### Stored records
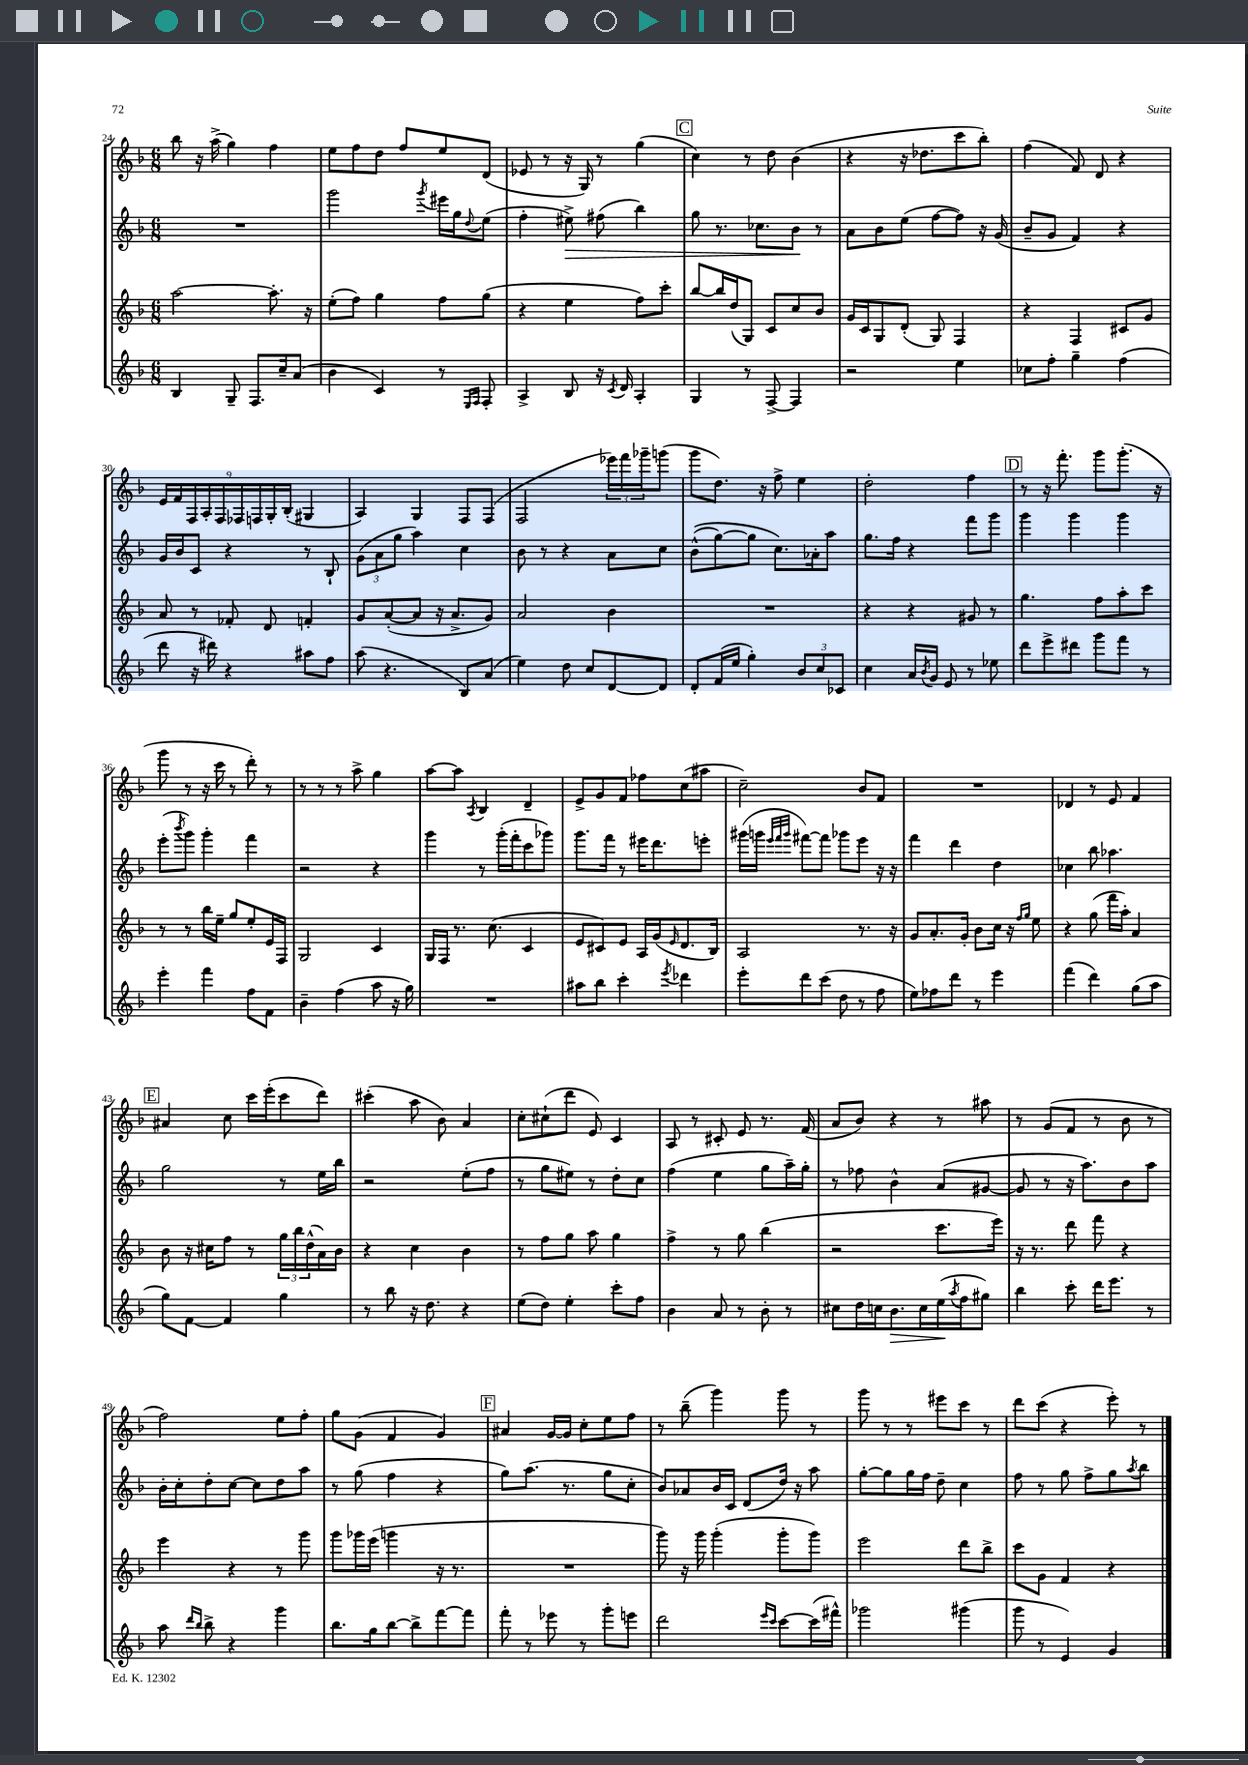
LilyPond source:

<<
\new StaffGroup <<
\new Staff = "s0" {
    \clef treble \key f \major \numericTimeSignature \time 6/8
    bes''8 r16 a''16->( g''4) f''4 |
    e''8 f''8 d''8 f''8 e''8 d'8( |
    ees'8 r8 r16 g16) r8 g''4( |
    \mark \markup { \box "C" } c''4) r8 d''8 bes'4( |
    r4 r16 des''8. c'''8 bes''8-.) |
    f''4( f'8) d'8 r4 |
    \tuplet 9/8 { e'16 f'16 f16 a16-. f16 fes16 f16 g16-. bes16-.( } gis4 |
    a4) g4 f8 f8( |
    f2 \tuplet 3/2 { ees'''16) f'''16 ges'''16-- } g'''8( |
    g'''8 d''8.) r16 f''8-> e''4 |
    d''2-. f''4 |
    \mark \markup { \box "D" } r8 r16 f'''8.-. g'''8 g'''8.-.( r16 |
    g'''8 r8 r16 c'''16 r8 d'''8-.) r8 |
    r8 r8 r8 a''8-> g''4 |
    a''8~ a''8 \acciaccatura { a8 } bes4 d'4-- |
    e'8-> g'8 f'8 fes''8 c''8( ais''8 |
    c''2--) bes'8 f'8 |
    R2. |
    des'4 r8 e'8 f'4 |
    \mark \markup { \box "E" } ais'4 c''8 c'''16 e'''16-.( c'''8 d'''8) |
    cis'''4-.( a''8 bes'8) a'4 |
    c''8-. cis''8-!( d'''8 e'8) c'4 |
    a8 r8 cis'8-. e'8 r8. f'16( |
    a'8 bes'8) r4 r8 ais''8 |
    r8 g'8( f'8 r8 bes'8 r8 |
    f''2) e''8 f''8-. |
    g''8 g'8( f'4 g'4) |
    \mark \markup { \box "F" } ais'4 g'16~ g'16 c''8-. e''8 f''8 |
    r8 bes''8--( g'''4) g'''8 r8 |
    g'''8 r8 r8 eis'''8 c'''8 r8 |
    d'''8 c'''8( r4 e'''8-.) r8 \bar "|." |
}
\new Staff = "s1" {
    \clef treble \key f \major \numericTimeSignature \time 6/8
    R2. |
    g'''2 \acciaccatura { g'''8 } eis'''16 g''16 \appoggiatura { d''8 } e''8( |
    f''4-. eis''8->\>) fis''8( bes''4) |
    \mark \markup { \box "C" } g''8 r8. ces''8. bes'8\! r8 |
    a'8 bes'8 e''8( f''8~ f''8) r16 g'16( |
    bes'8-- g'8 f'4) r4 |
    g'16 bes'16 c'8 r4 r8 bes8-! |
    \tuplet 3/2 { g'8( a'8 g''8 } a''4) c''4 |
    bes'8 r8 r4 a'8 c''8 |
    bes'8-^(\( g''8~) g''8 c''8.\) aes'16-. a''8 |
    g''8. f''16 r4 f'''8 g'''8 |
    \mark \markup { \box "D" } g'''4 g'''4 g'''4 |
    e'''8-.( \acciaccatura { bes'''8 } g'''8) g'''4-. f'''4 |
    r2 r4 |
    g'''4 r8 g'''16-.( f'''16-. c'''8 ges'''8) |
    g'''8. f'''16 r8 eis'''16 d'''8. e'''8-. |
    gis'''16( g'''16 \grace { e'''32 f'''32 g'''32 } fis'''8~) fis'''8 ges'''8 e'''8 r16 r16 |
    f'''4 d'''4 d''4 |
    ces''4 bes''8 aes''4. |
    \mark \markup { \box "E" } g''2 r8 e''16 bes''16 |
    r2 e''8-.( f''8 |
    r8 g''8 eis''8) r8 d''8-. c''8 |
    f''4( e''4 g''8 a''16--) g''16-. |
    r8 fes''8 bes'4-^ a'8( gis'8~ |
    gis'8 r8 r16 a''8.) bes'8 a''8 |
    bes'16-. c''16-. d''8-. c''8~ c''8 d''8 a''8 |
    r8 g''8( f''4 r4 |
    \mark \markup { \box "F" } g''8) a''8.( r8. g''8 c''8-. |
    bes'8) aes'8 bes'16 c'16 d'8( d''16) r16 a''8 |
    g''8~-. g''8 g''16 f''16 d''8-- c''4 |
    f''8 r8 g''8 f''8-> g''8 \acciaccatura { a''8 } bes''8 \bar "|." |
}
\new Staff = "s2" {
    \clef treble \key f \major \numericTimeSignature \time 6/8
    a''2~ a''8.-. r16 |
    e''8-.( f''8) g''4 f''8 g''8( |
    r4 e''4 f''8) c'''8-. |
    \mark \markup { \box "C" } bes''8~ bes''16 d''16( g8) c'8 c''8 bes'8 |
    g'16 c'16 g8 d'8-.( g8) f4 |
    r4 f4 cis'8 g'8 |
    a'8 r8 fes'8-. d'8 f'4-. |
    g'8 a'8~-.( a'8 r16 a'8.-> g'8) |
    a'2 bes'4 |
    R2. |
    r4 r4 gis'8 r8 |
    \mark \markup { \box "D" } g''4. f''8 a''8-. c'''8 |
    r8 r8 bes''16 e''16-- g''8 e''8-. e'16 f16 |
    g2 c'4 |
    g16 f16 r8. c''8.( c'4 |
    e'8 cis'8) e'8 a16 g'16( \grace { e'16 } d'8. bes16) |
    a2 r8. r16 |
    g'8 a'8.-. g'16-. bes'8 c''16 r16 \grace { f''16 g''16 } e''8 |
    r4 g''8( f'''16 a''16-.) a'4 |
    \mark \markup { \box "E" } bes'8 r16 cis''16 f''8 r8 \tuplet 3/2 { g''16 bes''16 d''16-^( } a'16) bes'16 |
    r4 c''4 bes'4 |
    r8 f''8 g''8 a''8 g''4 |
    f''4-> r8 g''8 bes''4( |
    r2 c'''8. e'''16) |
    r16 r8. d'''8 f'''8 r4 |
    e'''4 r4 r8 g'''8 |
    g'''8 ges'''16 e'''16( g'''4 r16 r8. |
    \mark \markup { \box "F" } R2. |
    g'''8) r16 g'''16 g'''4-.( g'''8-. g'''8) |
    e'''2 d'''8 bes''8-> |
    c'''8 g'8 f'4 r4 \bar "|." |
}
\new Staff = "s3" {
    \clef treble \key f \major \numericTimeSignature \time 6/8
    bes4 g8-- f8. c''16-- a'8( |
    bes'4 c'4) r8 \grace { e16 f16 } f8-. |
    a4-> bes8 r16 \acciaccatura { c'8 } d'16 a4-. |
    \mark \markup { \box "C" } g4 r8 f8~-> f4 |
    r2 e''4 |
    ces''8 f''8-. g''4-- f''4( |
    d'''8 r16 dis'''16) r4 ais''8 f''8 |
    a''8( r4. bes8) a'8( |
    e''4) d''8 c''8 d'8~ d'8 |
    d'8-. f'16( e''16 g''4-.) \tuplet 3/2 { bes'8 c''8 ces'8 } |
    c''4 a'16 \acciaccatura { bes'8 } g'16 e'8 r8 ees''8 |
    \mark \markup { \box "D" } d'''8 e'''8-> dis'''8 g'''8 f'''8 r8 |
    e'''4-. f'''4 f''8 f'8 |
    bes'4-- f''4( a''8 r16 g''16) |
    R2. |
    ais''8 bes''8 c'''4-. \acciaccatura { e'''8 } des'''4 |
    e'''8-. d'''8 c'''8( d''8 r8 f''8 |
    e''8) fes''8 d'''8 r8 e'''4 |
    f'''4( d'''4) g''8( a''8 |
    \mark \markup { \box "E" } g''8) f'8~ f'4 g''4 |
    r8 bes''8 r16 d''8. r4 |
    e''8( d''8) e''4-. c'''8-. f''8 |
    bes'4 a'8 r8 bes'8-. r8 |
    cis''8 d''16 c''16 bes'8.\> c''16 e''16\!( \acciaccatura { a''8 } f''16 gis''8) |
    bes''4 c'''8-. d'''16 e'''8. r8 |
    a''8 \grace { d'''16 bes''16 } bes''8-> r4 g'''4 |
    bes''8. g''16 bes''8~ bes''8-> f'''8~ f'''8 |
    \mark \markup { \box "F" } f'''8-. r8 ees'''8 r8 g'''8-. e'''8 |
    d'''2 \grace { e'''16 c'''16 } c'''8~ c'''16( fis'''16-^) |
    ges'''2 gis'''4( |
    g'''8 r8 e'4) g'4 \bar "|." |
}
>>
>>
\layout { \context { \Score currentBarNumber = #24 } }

### INSTRUCTION
Return every line of the data above that contains the string "tuplet", matching case exactly.

### RESPONSE TO THIS EXERCISE
    \tuplet 9/8 { e'16 f'16 f16 a16-. f16 fes16 f16 g16-. bes16-.( } gis4 |
    f2 \tuplet 3/2 { ees'''16) f'''16 ges'''16-- } g'''8( |
    \tuplet 3/2 { g'8( a'8 g''8 } a''4) c''4 |
    \mark \markup { \box "E" } bes'8 r16 cis''16 f''8 r8 \tuplet 3/2 { g''16 bes''16 d''16-^( } a'16) bes'16 |
    d'8-. f'16( e''16 g''4-.) \tuplet 3/2 { bes'8 c''8 ces'8 } |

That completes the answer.